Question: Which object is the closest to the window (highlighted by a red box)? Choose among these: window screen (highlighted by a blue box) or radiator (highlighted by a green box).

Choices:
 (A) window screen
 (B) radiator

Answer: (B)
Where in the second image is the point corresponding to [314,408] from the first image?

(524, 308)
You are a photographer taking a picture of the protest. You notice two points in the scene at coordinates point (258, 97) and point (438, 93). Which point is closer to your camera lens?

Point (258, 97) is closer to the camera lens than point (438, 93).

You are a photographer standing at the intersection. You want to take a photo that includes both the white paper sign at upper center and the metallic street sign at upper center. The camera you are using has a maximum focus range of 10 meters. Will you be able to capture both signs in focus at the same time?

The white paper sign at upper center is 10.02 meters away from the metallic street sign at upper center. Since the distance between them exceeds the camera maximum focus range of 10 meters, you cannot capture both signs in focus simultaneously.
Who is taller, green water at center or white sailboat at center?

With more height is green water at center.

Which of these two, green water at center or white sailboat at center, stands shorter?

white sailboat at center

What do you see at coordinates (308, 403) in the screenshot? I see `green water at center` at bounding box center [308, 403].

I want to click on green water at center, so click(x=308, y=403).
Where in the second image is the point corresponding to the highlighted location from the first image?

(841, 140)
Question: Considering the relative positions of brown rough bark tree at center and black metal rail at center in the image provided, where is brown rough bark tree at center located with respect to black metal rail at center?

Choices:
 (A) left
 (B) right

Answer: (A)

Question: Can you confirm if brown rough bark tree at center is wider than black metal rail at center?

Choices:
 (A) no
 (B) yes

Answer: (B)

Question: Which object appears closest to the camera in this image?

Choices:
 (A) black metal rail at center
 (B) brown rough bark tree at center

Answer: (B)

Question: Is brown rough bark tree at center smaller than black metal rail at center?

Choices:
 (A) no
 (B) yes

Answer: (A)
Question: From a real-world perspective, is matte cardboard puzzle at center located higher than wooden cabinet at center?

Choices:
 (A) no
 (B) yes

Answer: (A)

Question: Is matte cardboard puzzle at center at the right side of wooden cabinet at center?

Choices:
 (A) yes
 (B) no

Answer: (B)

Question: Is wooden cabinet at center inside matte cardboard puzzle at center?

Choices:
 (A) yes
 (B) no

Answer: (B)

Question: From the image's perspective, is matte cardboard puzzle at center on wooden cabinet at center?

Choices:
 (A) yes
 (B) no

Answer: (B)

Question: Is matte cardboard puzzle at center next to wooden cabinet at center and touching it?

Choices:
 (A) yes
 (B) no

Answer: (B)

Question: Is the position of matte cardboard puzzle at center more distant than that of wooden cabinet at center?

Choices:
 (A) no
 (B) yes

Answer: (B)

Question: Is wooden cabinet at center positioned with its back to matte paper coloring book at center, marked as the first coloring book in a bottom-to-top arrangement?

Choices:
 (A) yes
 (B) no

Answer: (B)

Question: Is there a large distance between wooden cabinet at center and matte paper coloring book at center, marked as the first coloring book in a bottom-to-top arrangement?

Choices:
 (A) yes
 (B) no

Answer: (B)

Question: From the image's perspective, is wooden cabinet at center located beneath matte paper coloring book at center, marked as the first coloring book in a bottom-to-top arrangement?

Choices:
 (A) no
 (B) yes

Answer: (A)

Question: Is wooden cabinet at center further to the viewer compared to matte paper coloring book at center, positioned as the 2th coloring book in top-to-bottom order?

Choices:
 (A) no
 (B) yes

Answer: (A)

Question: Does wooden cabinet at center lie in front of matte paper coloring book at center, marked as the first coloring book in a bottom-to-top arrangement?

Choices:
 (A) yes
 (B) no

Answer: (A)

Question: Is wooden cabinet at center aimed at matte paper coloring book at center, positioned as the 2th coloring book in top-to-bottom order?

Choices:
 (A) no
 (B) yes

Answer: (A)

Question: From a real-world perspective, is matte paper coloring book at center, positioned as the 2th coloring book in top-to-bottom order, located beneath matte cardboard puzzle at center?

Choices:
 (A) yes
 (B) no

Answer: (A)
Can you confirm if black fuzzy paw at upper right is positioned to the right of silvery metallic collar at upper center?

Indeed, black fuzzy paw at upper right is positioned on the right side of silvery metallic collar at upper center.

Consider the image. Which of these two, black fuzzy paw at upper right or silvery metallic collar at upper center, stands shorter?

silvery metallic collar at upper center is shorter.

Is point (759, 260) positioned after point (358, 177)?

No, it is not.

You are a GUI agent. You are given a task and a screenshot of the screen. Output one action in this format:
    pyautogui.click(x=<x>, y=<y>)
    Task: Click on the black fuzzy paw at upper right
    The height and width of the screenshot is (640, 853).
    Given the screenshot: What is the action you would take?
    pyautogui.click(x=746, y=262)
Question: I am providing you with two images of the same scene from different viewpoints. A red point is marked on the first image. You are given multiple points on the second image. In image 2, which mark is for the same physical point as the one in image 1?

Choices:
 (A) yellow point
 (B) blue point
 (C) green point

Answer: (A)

------------------------------

Can you duplicate every one of the records above line for line, with no changes?

▶ Exercise result:
Question: Which object is the closest to the window (highlighted by a red box)? Choose among these: window screen (highlighted by a blue box) or radiator (highlighted by a green box).

Choices:
 (A) window screen
 (B) radiator

Answer: (B)
Where in the second image is the point corresponding to [314,408] from the first image?

(524, 308)
You are a photographer taking a picture of the protest. You notice two points in the scene at coordinates point (258, 97) and point (438, 93). Which point is closer to your camera lens?

Point (258, 97) is closer to the camera lens than point (438, 93).

You are a photographer standing at the intersection. You want to take a photo that includes both the white paper sign at upper center and the metallic street sign at upper center. The camera you are using has a maximum focus range of 10 meters. Will you be able to capture both signs in focus at the same time?

The white paper sign at upper center is 10.02 meters away from the metallic street sign at upper center. Since the distance between them exceeds the camera maximum focus range of 10 meters, you cannot capture both signs in focus simultaneously.
Who is taller, green water at center or white sailboat at center?

With more height is green water at center.

Which of these two, green water at center or white sailboat at center, stands shorter?

white sailboat at center

What do you see at coordinates (308, 403) in the screenshot? I see `green water at center` at bounding box center [308, 403].

I want to click on green water at center, so click(x=308, y=403).
Where in the second image is the point corresponding to the highlighted location from the first image?

(841, 140)
Question: Considering the relative positions of brown rough bark tree at center and black metal rail at center in the image provided, where is brown rough bark tree at center located with respect to black metal rail at center?

Choices:
 (A) left
 (B) right

Answer: (A)

Question: Can you confirm if brown rough bark tree at center is wider than black metal rail at center?

Choices:
 (A) no
 (B) yes

Answer: (B)

Question: Which object appears closest to the camera in this image?

Choices:
 (A) black metal rail at center
 (B) brown rough bark tree at center

Answer: (B)

Question: Is brown rough bark tree at center smaller than black metal rail at center?

Choices:
 (A) no
 (B) yes

Answer: (A)
Question: From a real-world perspective, is matte cardboard puzzle at center located higher than wooden cabinet at center?

Choices:
 (A) no
 (B) yes

Answer: (A)

Question: Is matte cardboard puzzle at center at the right side of wooden cabinet at center?

Choices:
 (A) yes
 (B) no

Answer: (B)

Question: Is wooden cabinet at center inside matte cardboard puzzle at center?

Choices:
 (A) yes
 (B) no

Answer: (B)

Question: From the image's perspective, is matte cardboard puzzle at center on wooden cabinet at center?

Choices:
 (A) yes
 (B) no

Answer: (B)

Question: Is matte cardboard puzzle at center next to wooden cabinet at center and touching it?

Choices:
 (A) yes
 (B) no

Answer: (B)

Question: Is the position of matte cardboard puzzle at center more distant than that of wooden cabinet at center?

Choices:
 (A) no
 (B) yes

Answer: (B)

Question: Is wooden cabinet at center positioned with its back to matte paper coloring book at center, marked as the first coloring book in a bottom-to-top arrangement?

Choices:
 (A) yes
 (B) no

Answer: (B)

Question: Is there a large distance between wooden cabinet at center and matte paper coloring book at center, marked as the first coloring book in a bottom-to-top arrangement?

Choices:
 (A) yes
 (B) no

Answer: (B)

Question: From the image's perspective, is wooden cabinet at center located beneath matte paper coloring book at center, marked as the first coloring book in a bottom-to-top arrangement?

Choices:
 (A) no
 (B) yes

Answer: (A)

Question: Is wooden cabinet at center further to the viewer compared to matte paper coloring book at center, positioned as the 2th coloring book in top-to-bottom order?

Choices:
 (A) no
 (B) yes

Answer: (A)

Question: Does wooden cabinet at center lie in front of matte paper coloring book at center, marked as the first coloring book in a bottom-to-top arrangement?

Choices:
 (A) yes
 (B) no

Answer: (A)

Question: Is wooden cabinet at center aimed at matte paper coloring book at center, positioned as the 2th coloring book in top-to-bottom order?

Choices:
 (A) no
 (B) yes

Answer: (A)

Question: From a real-world perspective, is matte paper coloring book at center, positioned as the 2th coloring book in top-to-bottom order, located beneath matte cardboard puzzle at center?

Choices:
 (A) yes
 (B) no

Answer: (A)
Can you confirm if black fuzzy paw at upper right is positioned to the right of silvery metallic collar at upper center?

Indeed, black fuzzy paw at upper right is positioned on the right side of silvery metallic collar at upper center.

Consider the image. Which of these two, black fuzzy paw at upper right or silvery metallic collar at upper center, stands shorter?

silvery metallic collar at upper center is shorter.

Is point (759, 260) positioned after point (358, 177)?

No, it is not.

You are a GUI agent. You are given a task and a screenshot of the screen. Output one action in this format:
    pyautogui.click(x=<x>, y=<y>)
    Task: Click on the black fuzzy paw at upper right
    The height and width of the screenshot is (640, 853).
    Given the screenshot: What is the action you would take?
    pyautogui.click(x=746, y=262)
Question: I am providing you with two images of the same scene from different viewpoints. A red point is marked on the first image. You are given multiple points on the second image. In image 2, which mark is for the same physical point as the one in image 1?

Choices:
 (A) yellow point
 (B) blue point
 (C) green point

Answer: (A)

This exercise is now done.